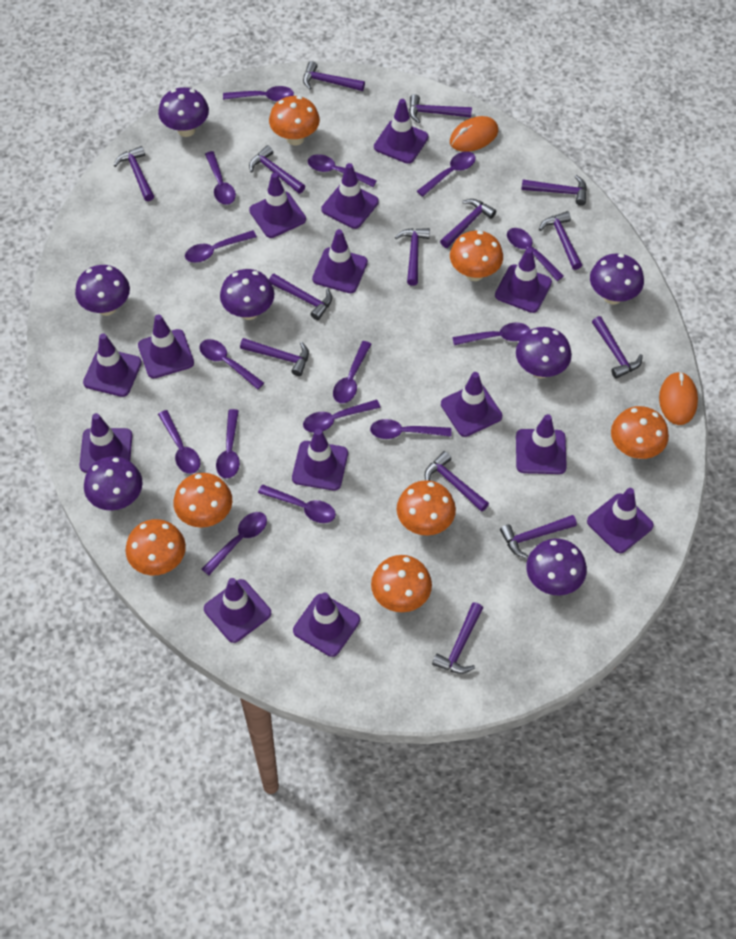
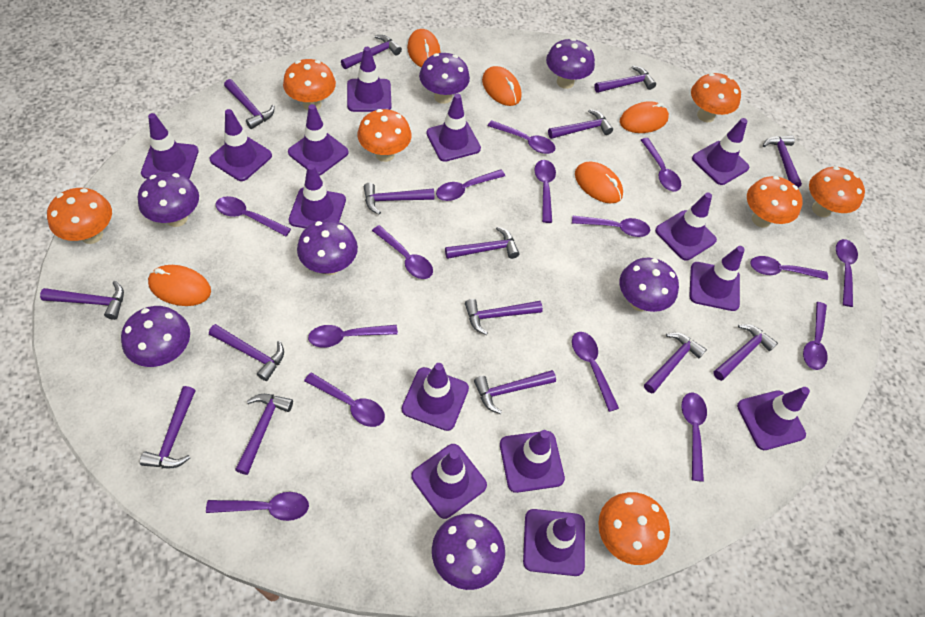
orange mouse: 2 -> 5
purple hammer: 14 -> 15

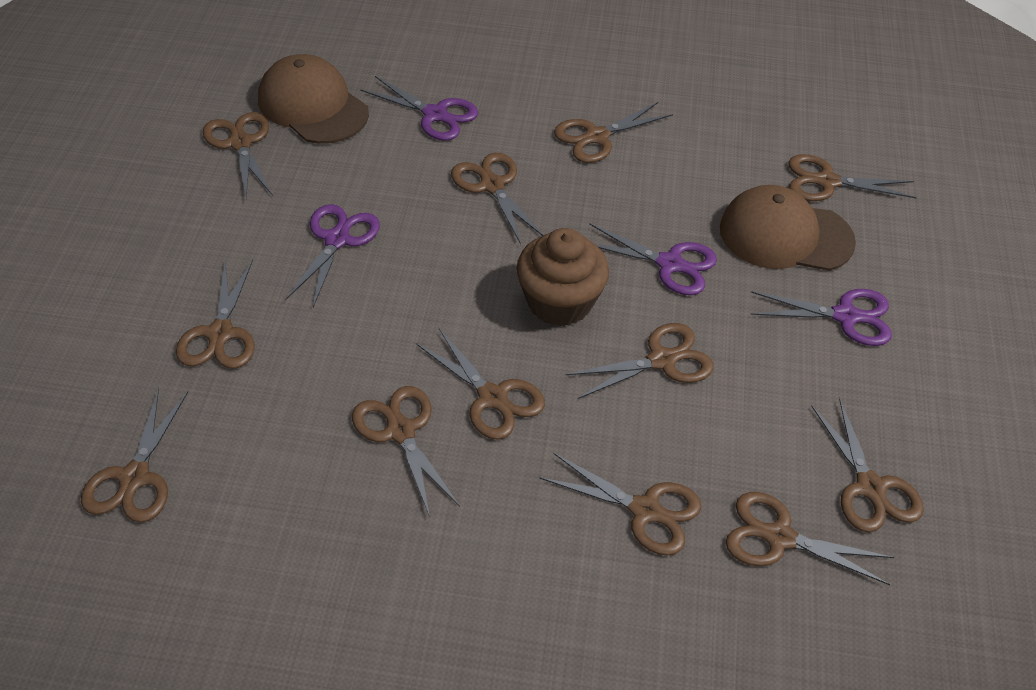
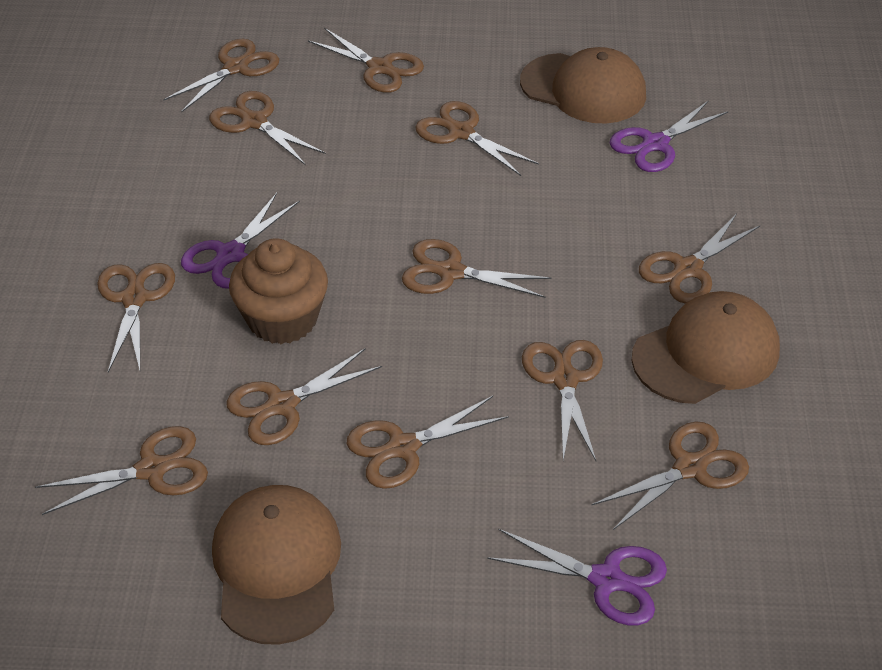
brown cap: 2 -> 3
purple scissors: 4 -> 3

[About this task]
Print the data above exactly; drop every picture.

[Completed exercise]
orange mouse: 2 -> 5
purple hammer: 14 -> 15

brown cap: 2 -> 3
purple scissors: 4 -> 3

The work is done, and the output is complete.